- **What the exercise asks**: Below are the records. Retype exactly the lines between the lines holding "(69, 207) = (169, 256): orange" and "(403, 155) = (633, 299): pink", inclusive.

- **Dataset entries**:
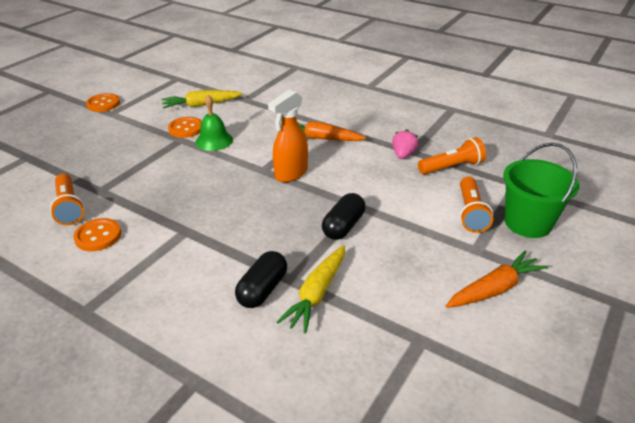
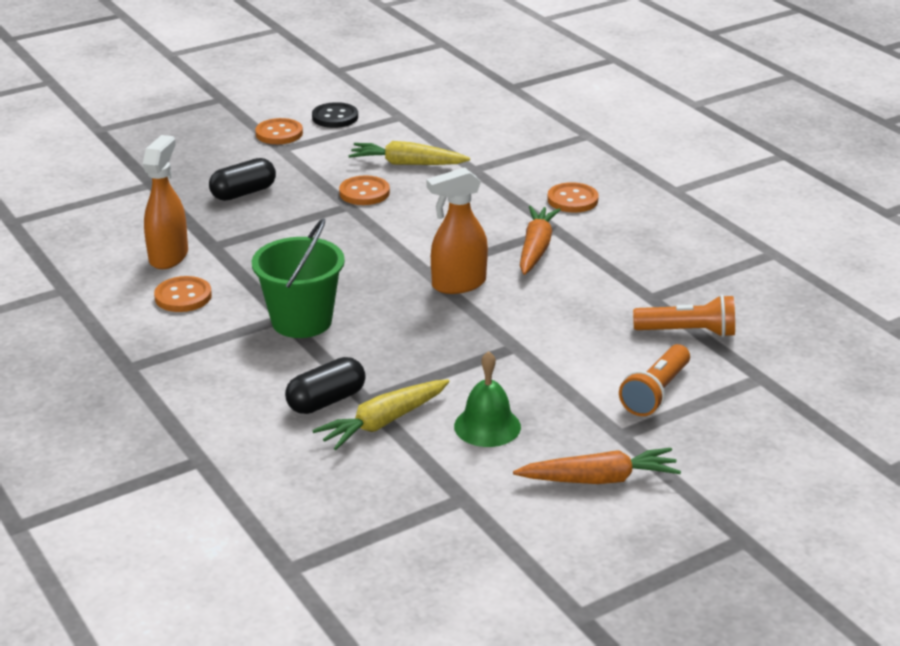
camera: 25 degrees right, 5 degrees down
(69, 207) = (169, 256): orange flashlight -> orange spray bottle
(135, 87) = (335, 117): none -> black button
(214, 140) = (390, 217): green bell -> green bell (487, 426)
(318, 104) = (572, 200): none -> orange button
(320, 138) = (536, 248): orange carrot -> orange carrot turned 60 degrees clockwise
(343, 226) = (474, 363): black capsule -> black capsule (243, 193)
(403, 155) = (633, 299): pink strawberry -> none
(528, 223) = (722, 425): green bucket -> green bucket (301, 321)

- **Output of the task**:
(69, 207) = (169, 256): orange flashlight -> orange spray bottle
(135, 87) = (335, 117): none -> black button
(214, 140) = (390, 217): green bell -> green bell (487, 426)
(318, 104) = (572, 200): none -> orange button
(320, 138) = (536, 248): orange carrot -> orange carrot turned 60 degrees clockwise
(343, 226) = (474, 363): black capsule -> black capsule (243, 193)
(403, 155) = (633, 299): pink strawberry -> none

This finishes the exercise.